* [EXERCISE GOAL]: Write out only the opening lines of the entries, through the line with "C205: 47nF (GND, SRC) -> none".

[TASK INPUTS — start]

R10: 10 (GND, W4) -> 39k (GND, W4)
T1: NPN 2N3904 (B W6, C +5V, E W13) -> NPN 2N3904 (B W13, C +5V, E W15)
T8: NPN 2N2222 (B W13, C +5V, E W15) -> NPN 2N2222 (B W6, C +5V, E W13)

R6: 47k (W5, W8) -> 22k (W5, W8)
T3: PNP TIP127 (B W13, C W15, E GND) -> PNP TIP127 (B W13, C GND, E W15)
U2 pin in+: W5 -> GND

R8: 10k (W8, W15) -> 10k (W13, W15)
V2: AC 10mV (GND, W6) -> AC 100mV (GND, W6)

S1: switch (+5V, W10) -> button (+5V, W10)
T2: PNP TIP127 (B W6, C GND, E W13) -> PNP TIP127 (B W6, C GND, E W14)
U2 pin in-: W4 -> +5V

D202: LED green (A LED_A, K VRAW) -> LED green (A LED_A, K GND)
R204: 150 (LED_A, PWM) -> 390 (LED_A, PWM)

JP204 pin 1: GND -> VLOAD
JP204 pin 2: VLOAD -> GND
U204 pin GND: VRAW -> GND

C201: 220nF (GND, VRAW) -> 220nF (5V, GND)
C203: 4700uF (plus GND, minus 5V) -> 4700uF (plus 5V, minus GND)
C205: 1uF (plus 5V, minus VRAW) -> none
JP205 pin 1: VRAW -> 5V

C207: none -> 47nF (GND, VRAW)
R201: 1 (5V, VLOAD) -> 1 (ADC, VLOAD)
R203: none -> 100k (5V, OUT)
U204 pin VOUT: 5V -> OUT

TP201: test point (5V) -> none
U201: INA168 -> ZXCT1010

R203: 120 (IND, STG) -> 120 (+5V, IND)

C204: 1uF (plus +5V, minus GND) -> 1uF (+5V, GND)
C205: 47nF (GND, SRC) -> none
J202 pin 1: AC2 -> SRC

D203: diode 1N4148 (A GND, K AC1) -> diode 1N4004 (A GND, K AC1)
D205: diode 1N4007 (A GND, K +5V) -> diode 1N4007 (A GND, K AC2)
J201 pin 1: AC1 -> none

[TASK INPUTS — finish]

* [ANSWER SPACE]:
R10: 10 (GND, W4) -> 39k (GND, W4)
T1: NPN 2N3904 (B W6, C +5V, E W13) -> NPN 2N3904 (B W13, C +5V, E W15)
T8: NPN 2N2222 (B W13, C +5V, E W15) -> NPN 2N2222 (B W6, C +5V, E W13)

R6: 47k (W5, W8) -> 22k (W5, W8)
T3: PNP TIP127 (B W13, C W15, E GND) -> PNP TIP127 (B W13, C GND, E W15)
U2 pin in+: W5 -> GND

R8: 10k (W8, W15) -> 10k (W13, W15)
V2: AC 10mV (GND, W6) -> AC 100mV (GND, W6)

S1: switch (+5V, W10) -> button (+5V, W10)
T2: PNP TIP127 (B W6, C GND, E W13) -> PNP TIP127 (B W6, C GND, E W14)
U2 pin in-: W4 -> +5V

D202: LED green (A LED_A, K VRAW) -> LED green (A LED_A, K GND)
R204: 150 (LED_A, PWM) -> 390 (LED_A, PWM)

JP204 pin 1: GND -> VLOAD
JP204 pin 2: VLOAD -> GND
U204 pin GND: VRAW -> GND

C201: 220nF (GND, VRAW) -> 220nF (5V, GND)
C203: 4700uF (plus GND, minus 5V) -> 4700uF (plus 5V, minus GND)
C205: 1uF (plus 5V, minus VRAW) -> none
JP205 pin 1: VRAW -> 5V

C207: none -> 47nF (GND, VRAW)
R201: 1 (5V, VLOAD) -> 1 (ADC, VLOAD)
R203: none -> 100k (5V, OUT)
U204 pin VOUT: 5V -> OUT

TP201: test point (5V) -> none
U201: INA168 -> ZXCT1010

R203: 120 (IND, STG) -> 120 (+5V, IND)

C204: 1uF (plus +5V, minus GND) -> 1uF (+5V, GND)
C205: 47nF (GND, SRC) -> none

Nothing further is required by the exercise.